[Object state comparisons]
====
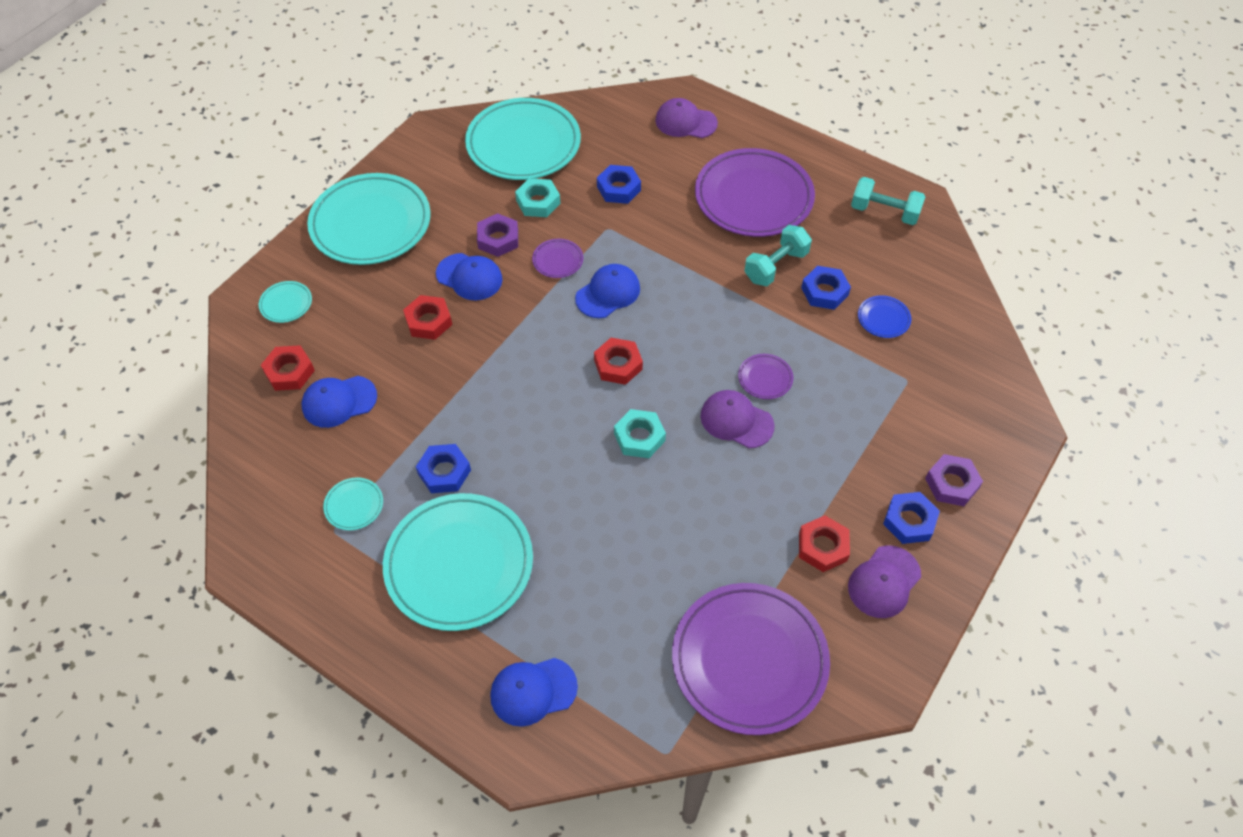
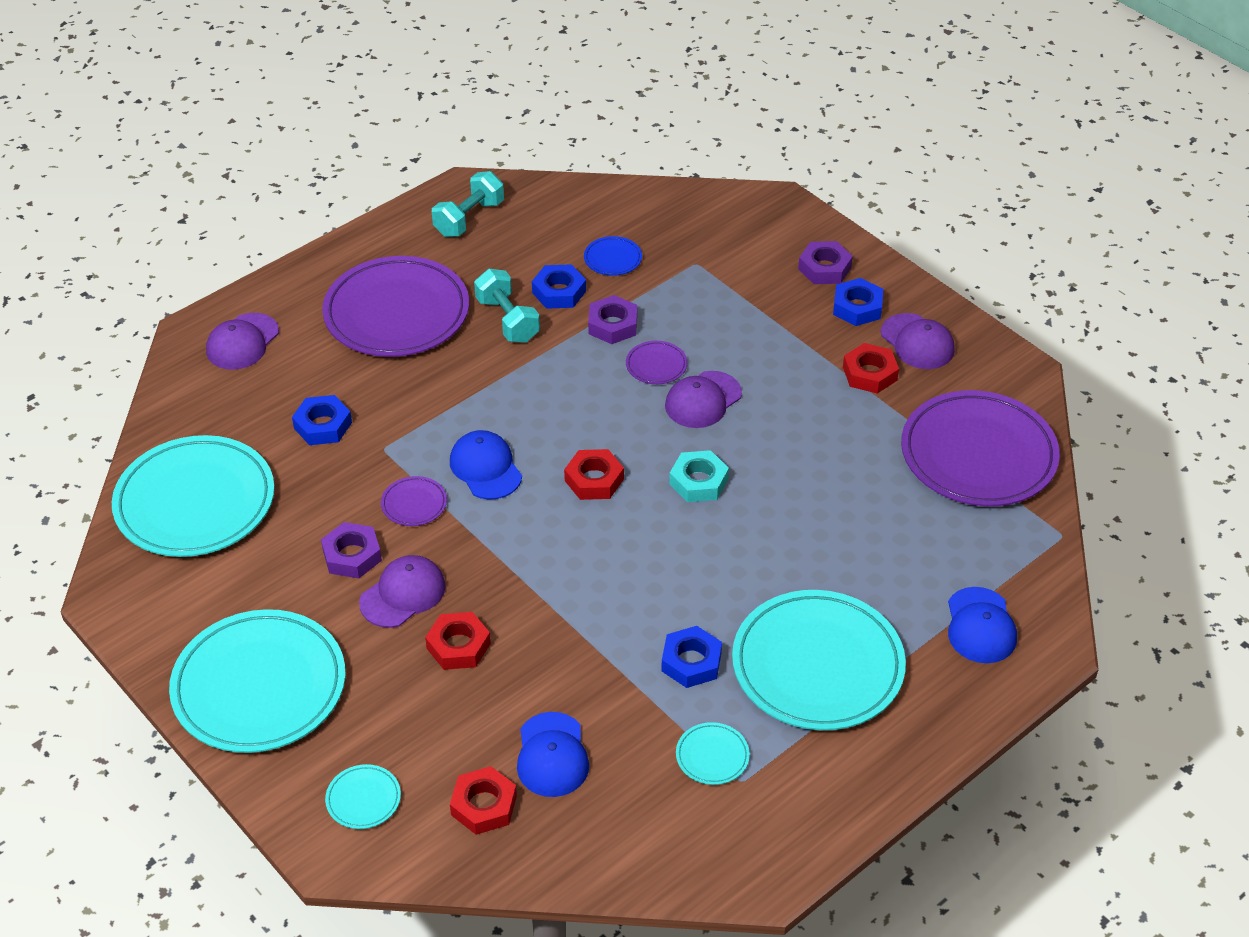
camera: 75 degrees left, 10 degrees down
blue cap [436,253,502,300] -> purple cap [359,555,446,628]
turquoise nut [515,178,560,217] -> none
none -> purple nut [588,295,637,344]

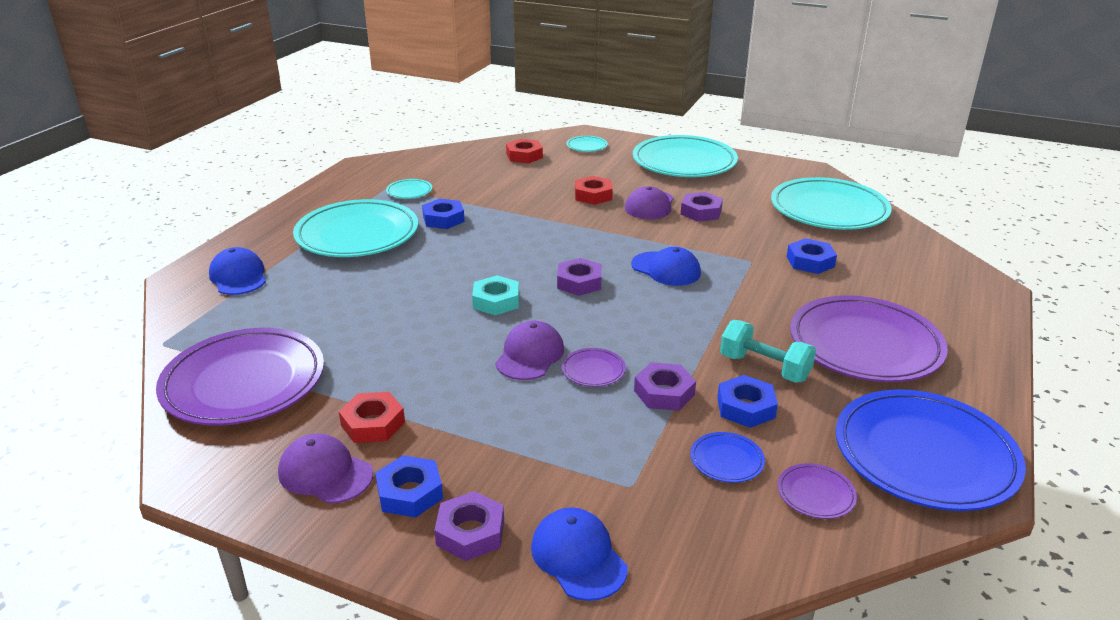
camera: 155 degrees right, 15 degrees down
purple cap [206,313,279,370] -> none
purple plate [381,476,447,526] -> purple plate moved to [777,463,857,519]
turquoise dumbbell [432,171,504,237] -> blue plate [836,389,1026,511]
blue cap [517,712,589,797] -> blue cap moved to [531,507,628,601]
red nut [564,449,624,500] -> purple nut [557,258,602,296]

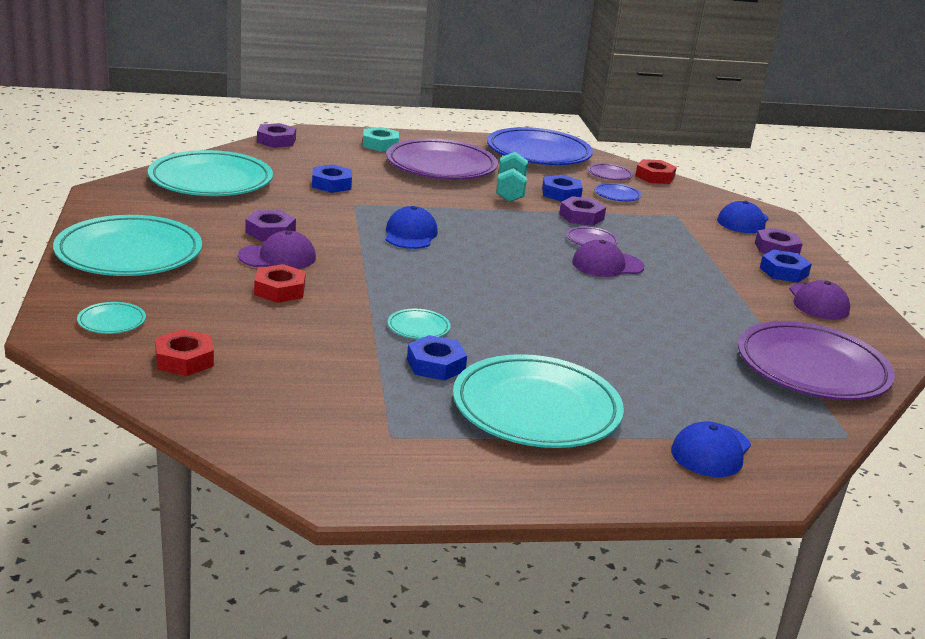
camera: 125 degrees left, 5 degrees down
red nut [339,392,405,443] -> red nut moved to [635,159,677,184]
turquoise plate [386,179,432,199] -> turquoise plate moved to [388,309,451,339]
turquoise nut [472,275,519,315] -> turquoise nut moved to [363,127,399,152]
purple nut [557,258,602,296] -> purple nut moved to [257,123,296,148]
====
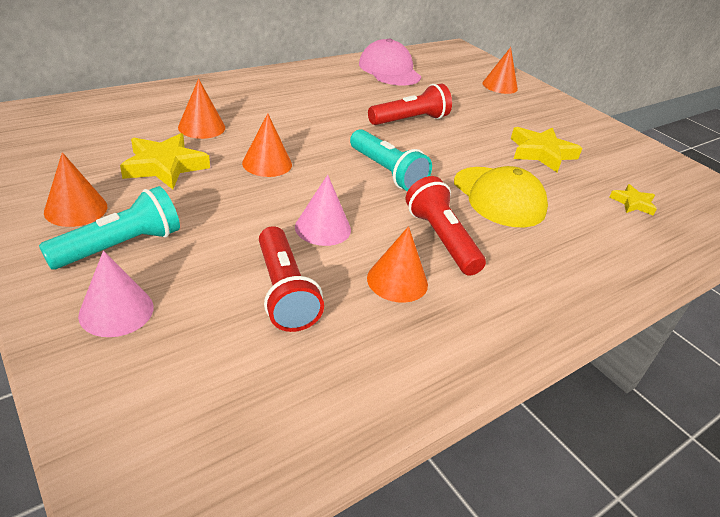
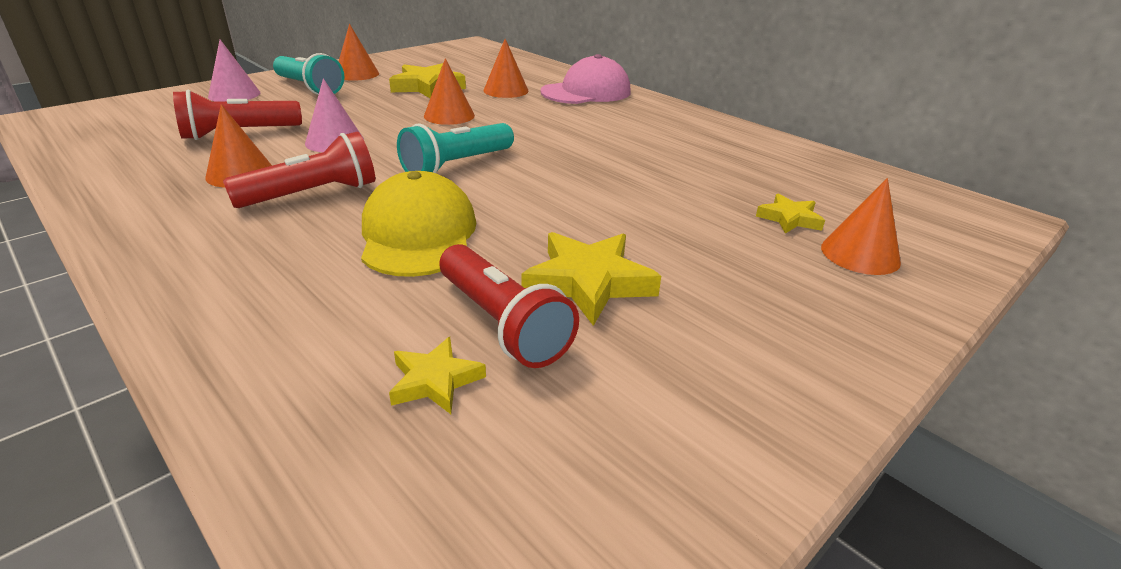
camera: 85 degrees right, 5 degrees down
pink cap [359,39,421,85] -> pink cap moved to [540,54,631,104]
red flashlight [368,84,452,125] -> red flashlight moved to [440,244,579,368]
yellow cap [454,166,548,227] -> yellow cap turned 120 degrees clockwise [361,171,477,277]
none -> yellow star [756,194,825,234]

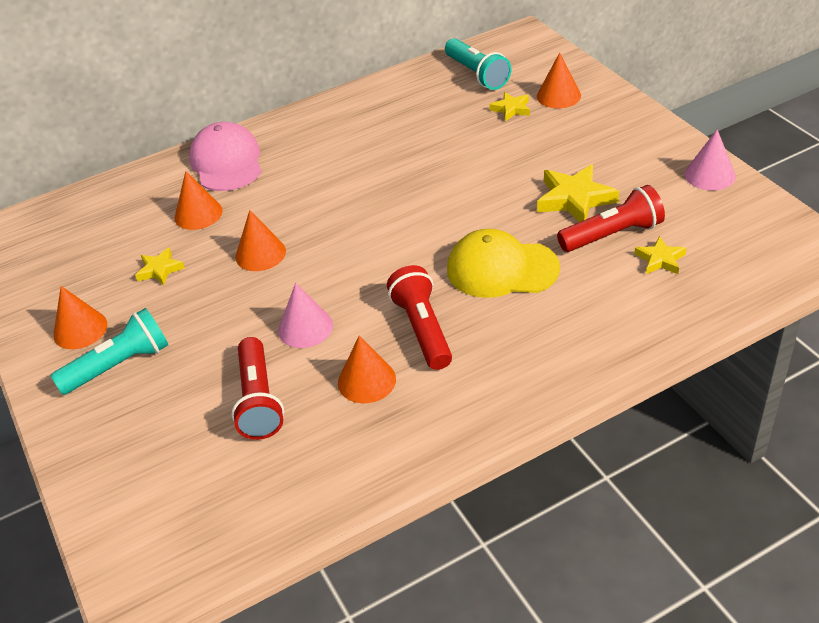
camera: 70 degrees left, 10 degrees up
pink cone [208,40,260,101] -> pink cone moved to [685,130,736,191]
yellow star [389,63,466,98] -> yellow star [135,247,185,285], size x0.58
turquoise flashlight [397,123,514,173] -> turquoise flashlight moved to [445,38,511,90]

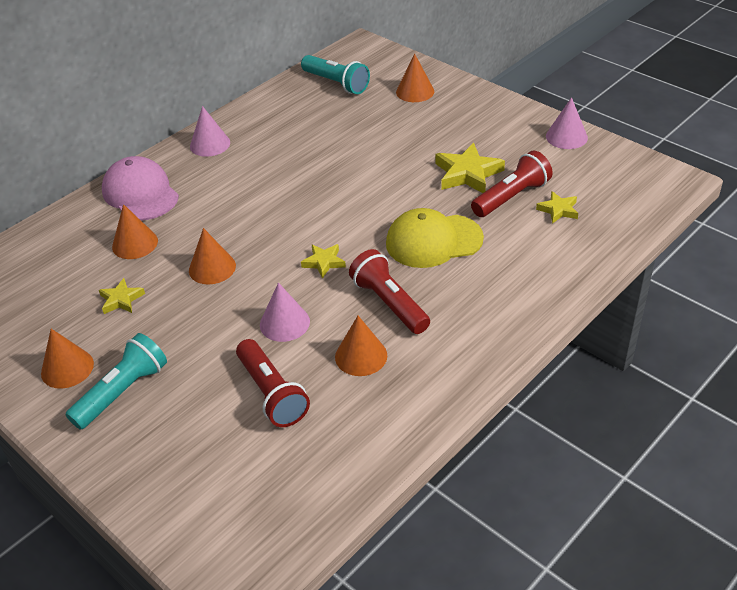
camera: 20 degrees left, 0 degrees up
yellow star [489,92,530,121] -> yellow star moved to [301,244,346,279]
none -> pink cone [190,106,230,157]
====
DIRECTIONS FOR THIS TASK
Copy out only the lines above from the one with "turquoise plate [386,179,432,199]" to the one with "purple nut [557,258,602,296] ->", inclusive, exactly as they stand.

EXERCISE OUTPUT
turquoise plate [386,179,432,199] -> turquoise plate moved to [388,309,451,339]
turquoise nut [472,275,519,315] -> turquoise nut moved to [363,127,399,152]
purple nut [557,258,602,296] -> purple nut moved to [257,123,296,148]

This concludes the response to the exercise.